What you need to do ▸
Copy the lines below, beginning with the one that contains "169, 624, 214]" and continuing through the final line, exactly as written and with no other lines.
+++ Records to process +++
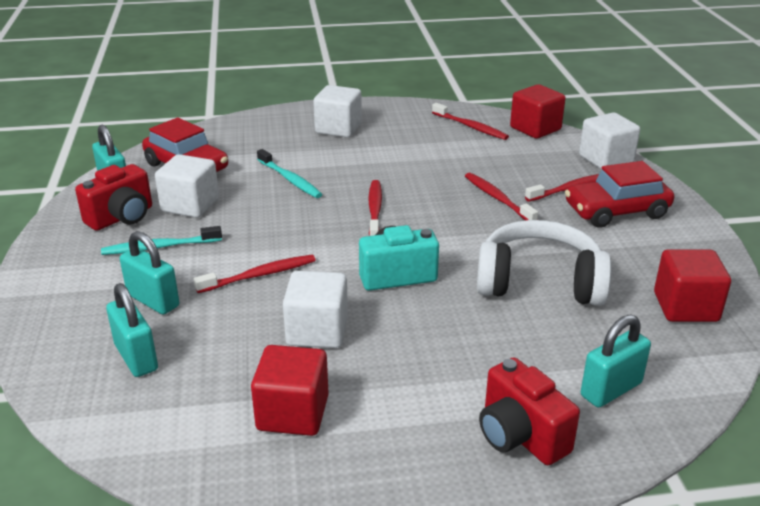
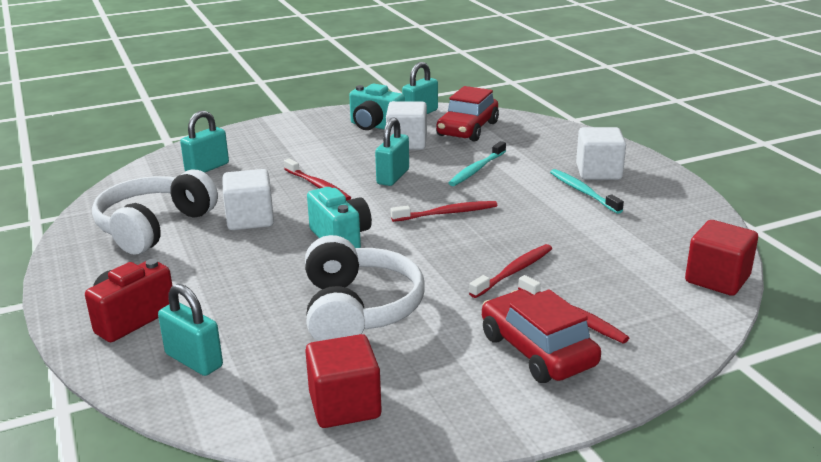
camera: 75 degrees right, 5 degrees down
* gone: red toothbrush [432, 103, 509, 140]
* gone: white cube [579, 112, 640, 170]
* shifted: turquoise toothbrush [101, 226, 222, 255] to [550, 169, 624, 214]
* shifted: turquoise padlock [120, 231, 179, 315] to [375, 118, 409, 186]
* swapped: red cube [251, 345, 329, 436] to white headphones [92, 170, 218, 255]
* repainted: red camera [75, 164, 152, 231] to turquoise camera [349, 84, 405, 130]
+++
Response to the exercise ▸
* shifted: turquoise toothbrush [101, 226, 222, 255] to [550, 169, 624, 214]
* shifted: turquoise padlock [120, 231, 179, 315] to [375, 118, 409, 186]
* swapped: red cube [251, 345, 329, 436] to white headphones [92, 170, 218, 255]
* repainted: red camera [75, 164, 152, 231] to turquoise camera [349, 84, 405, 130]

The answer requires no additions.